*** The data ***

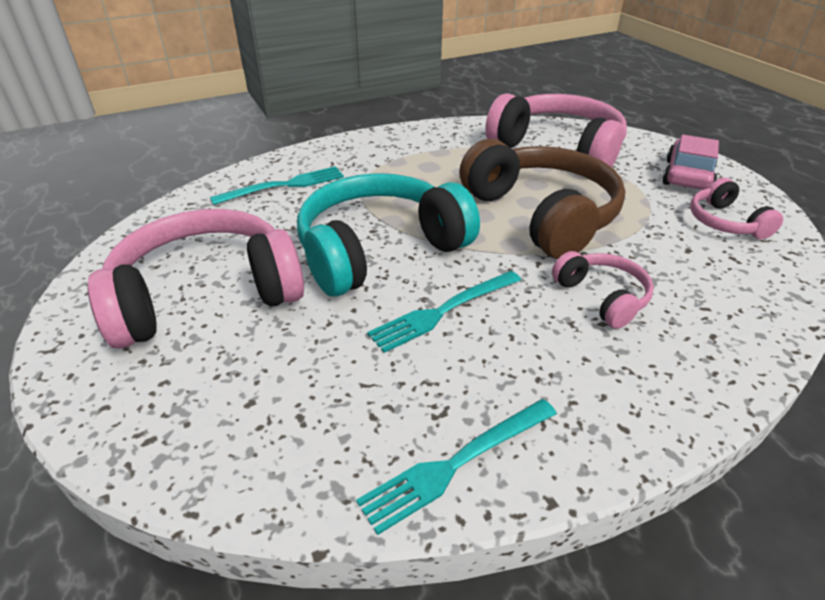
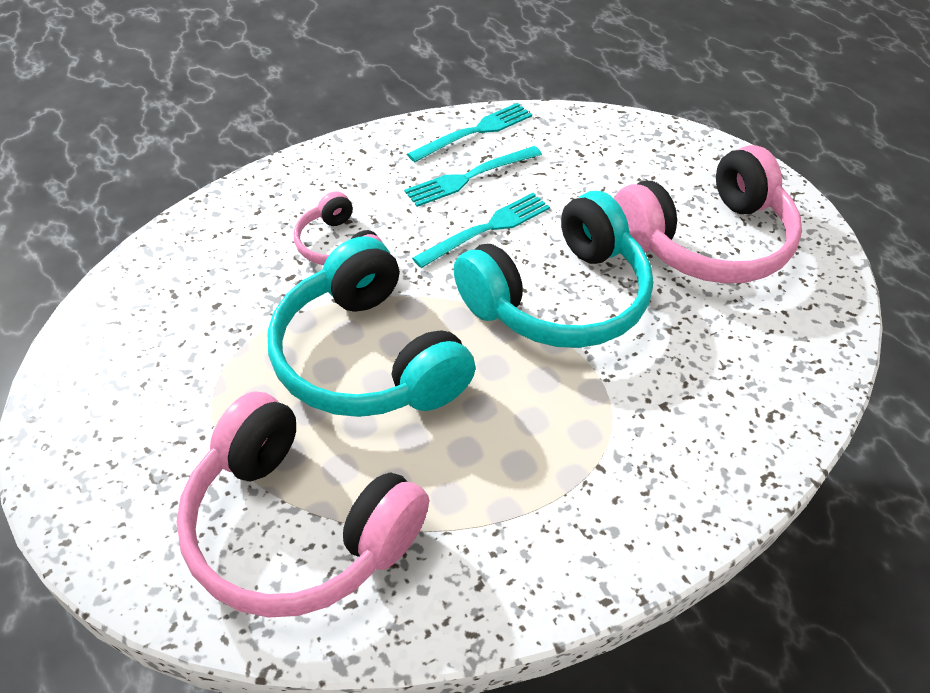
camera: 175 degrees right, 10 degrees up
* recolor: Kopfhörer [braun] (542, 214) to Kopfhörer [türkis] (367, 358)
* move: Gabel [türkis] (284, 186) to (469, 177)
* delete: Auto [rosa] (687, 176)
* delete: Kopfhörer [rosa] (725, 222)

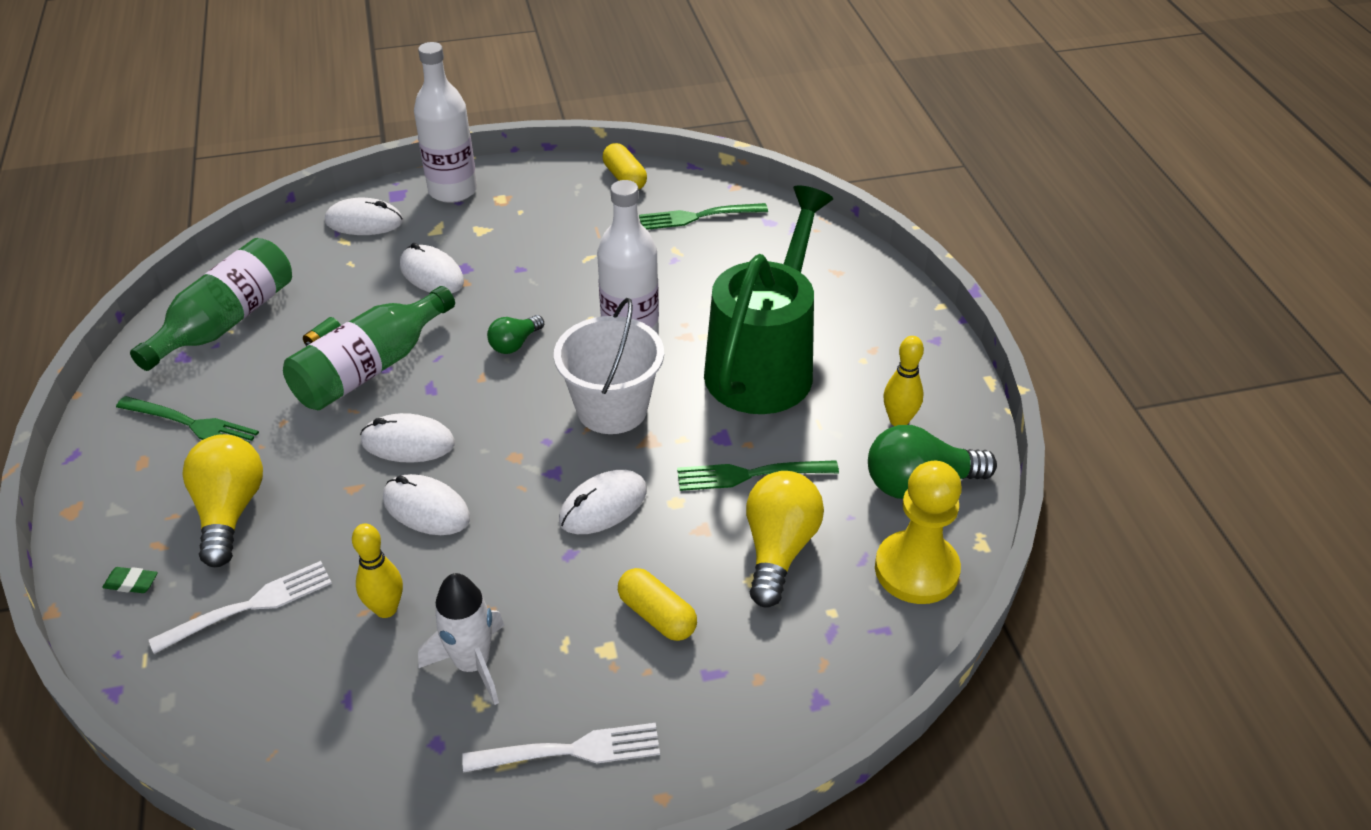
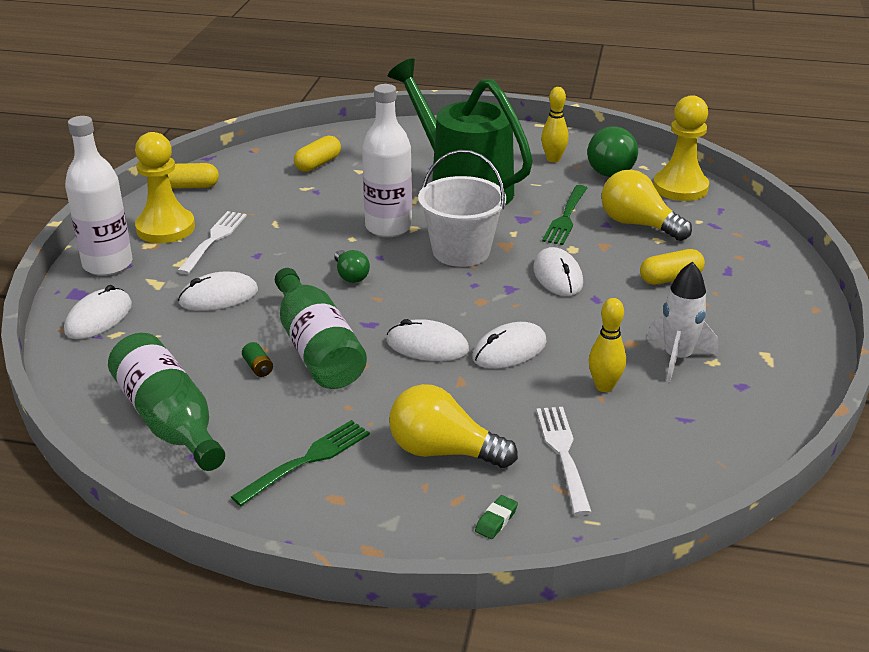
camera: 65 degrees left, 10 degrees down
* insert: Bauer [gelb] (165, 228)
* move: Gabel [weiß] (570, 750) to (214, 240)
* insert: Kapsel [gelb] (318, 164)
* rotate: Computermaus [weiß] (408, 442) = (427, 346) 75 degrees clockwise
* delete: Gabel [grün] (697, 217)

***

● Work order
The answer must consist of every line above that contains the word "türkis".

● The answer
* recolor: Kopfhörer [braun] (542, 214) to Kopfhörer [türkis] (367, 358)
* move: Gabel [türkis] (284, 186) to (469, 177)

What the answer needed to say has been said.